What to produce -
Your answer must be the records, copied with no change.

Before and after counts
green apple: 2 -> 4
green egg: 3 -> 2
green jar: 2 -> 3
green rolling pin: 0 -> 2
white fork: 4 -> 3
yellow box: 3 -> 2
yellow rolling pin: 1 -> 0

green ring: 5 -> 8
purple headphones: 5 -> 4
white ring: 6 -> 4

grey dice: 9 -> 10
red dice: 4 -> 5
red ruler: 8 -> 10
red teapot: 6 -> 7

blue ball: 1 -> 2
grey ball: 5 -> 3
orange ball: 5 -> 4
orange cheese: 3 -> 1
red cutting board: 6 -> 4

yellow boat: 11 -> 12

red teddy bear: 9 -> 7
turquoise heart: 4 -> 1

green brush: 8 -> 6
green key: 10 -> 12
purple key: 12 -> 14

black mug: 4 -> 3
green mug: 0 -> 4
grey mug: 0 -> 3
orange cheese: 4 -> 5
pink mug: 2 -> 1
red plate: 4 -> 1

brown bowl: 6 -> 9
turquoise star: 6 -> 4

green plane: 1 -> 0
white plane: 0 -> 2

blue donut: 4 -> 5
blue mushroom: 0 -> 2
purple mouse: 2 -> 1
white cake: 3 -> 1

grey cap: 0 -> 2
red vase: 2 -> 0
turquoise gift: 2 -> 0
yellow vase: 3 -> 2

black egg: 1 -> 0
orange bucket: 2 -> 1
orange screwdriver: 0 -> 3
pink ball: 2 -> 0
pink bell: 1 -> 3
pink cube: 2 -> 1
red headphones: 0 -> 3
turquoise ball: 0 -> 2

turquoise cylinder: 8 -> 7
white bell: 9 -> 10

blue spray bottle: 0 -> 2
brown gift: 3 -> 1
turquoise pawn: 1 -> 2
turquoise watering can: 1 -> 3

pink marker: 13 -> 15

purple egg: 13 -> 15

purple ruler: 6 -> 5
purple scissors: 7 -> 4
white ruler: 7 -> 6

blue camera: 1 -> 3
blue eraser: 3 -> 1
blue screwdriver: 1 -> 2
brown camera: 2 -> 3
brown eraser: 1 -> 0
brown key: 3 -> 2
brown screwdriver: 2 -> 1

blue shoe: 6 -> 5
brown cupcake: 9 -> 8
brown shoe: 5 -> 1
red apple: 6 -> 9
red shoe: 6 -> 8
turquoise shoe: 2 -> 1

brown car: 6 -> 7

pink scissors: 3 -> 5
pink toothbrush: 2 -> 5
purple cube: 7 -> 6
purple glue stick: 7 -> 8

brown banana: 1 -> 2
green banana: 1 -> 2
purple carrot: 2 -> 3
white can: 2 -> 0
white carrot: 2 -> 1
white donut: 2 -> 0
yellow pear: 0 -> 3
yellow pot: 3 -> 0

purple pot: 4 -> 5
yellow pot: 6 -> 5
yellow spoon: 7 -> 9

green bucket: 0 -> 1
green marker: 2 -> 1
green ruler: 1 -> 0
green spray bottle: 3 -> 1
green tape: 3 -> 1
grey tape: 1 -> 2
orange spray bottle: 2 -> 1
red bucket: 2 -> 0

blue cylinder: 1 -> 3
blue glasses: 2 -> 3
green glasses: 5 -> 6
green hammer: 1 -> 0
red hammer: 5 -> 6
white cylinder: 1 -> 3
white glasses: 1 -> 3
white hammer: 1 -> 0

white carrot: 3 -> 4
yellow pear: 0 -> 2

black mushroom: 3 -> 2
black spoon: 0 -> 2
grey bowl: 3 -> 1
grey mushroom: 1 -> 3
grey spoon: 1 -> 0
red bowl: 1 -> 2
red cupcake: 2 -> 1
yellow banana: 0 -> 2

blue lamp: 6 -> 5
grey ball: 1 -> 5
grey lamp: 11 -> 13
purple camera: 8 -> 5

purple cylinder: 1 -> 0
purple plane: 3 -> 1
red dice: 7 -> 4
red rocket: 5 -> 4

Exercise output -
green apple: 2 -> 4
green egg: 3 -> 2
green jar: 2 -> 3
green rolling pin: 0 -> 2
white fork: 4 -> 3
yellow box: 3 -> 2
yellow rolling pin: 1 -> 0

green ring: 5 -> 8
purple headphones: 5 -> 4
white ring: 6 -> 4

grey dice: 9 -> 10
red dice: 4 -> 5
red ruler: 8 -> 10
red teapot: 6 -> 7

blue ball: 1 -> 2
grey ball: 5 -> 3
orange ball: 5 -> 4
orange cheese: 3 -> 1
red cutting board: 6 -> 4

yellow boat: 11 -> 12

red teddy bear: 9 -> 7
turquoise heart: 4 -> 1

green brush: 8 -> 6
green key: 10 -> 12
purple key: 12 -> 14

black mug: 4 -> 3
green mug: 0 -> 4
grey mug: 0 -> 3
orange cheese: 4 -> 5
pink mug: 2 -> 1
red plate: 4 -> 1

brown bowl: 6 -> 9
turquoise star: 6 -> 4

green plane: 1 -> 0
white plane: 0 -> 2

blue donut: 4 -> 5
blue mushroom: 0 -> 2
purple mouse: 2 -> 1
white cake: 3 -> 1

grey cap: 0 -> 2
red vase: 2 -> 0
turquoise gift: 2 -> 0
yellow vase: 3 -> 2

black egg: 1 -> 0
orange bucket: 2 -> 1
orange screwdriver: 0 -> 3
pink ball: 2 -> 0
pink bell: 1 -> 3
pink cube: 2 -> 1
red headphones: 0 -> 3
turquoise ball: 0 -> 2

turquoise cylinder: 8 -> 7
white bell: 9 -> 10

blue spray bottle: 0 -> 2
brown gift: 3 -> 1
turquoise pawn: 1 -> 2
turquoise watering can: 1 -> 3

pink marker: 13 -> 15

purple egg: 13 -> 15

purple ruler: 6 -> 5
purple scissors: 7 -> 4
white ruler: 7 -> 6

blue camera: 1 -> 3
blue eraser: 3 -> 1
blue screwdriver: 1 -> 2
brown camera: 2 -> 3
brown eraser: 1 -> 0
brown key: 3 -> 2
brown screwdriver: 2 -> 1

blue shoe: 6 -> 5
brown cupcake: 9 -> 8
brown shoe: 5 -> 1
red apple: 6 -> 9
red shoe: 6 -> 8
turquoise shoe: 2 -> 1

brown car: 6 -> 7

pink scissors: 3 -> 5
pink toothbrush: 2 -> 5
purple cube: 7 -> 6
purple glue stick: 7 -> 8

brown banana: 1 -> 2
green banana: 1 -> 2
purple carrot: 2 -> 3
white can: 2 -> 0
white carrot: 2 -> 1
white donut: 2 -> 0
yellow pear: 0 -> 3
yellow pot: 3 -> 0

purple pot: 4 -> 5
yellow pot: 6 -> 5
yellow spoon: 7 -> 9

green bucket: 0 -> 1
green marker: 2 -> 1
green ruler: 1 -> 0
green spray bottle: 3 -> 1
green tape: 3 -> 1
grey tape: 1 -> 2
orange spray bottle: 2 -> 1
red bucket: 2 -> 0

blue cylinder: 1 -> 3
blue glasses: 2 -> 3
green glasses: 5 -> 6
green hammer: 1 -> 0
red hammer: 5 -> 6
white cylinder: 1 -> 3
white glasses: 1 -> 3
white hammer: 1 -> 0

white carrot: 3 -> 4
yellow pear: 0 -> 2

black mushroom: 3 -> 2
black spoon: 0 -> 2
grey bowl: 3 -> 1
grey mushroom: 1 -> 3
grey spoon: 1 -> 0
red bowl: 1 -> 2
red cupcake: 2 -> 1
yellow banana: 0 -> 2

blue lamp: 6 -> 5
grey ball: 1 -> 5
grey lamp: 11 -> 13
purple camera: 8 -> 5

purple cylinder: 1 -> 0
purple plane: 3 -> 1
red dice: 7 -> 4
red rocket: 5 -> 4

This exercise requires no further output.